[Records excerpted from a collection]
========

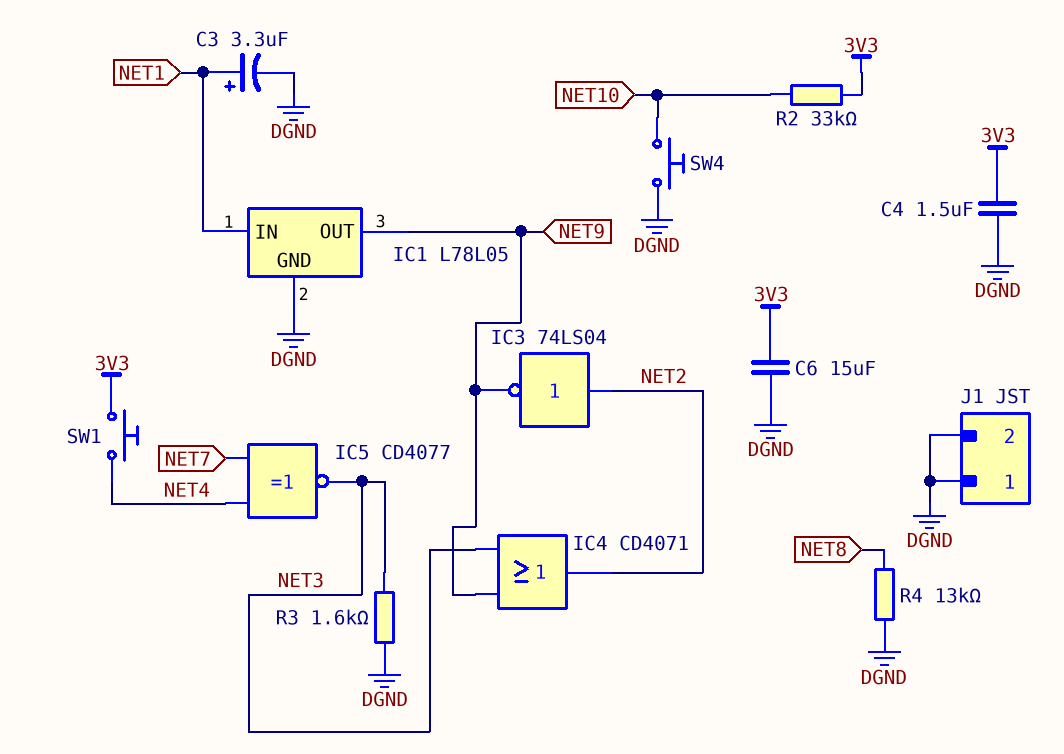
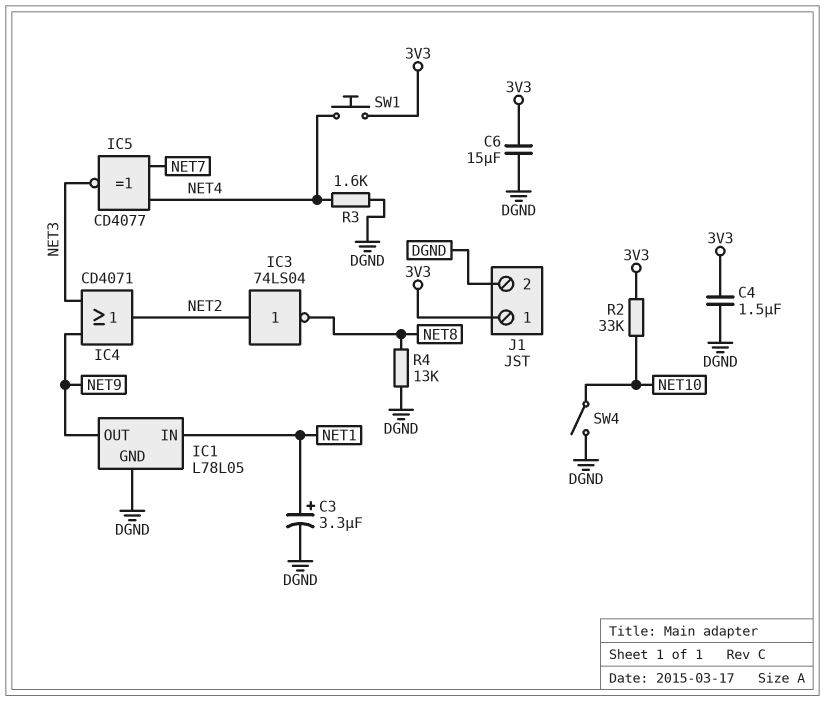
IC3: NOT 74LS04 (in NET2, out NET9) -> NOT 74LS04 (in NET2, out NET8)
J1 pin 1: DGND -> 3V3
R3: 1.6k (DGND, NET3) -> 1.6k (DGND, NET4)
SW4: button (DGND, NET10) -> switch (DGND, NET10)

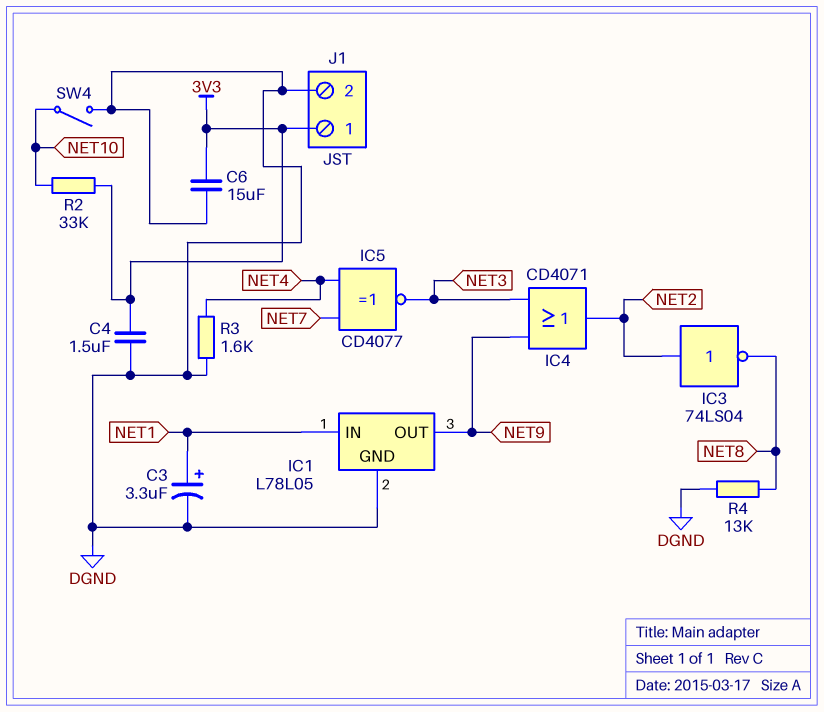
SW1: button (3V3, NET4) -> none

========

TASK DETAILS ->
Whenever a line in the data holds "DGND", copy that line.

TASK ANSWER ->
J1 pin 1: DGND -> 3V3
R3: 1.6k (DGND, NET3) -> 1.6k (DGND, NET4)
SW4: button (DGND, NET10) -> switch (DGND, NET10)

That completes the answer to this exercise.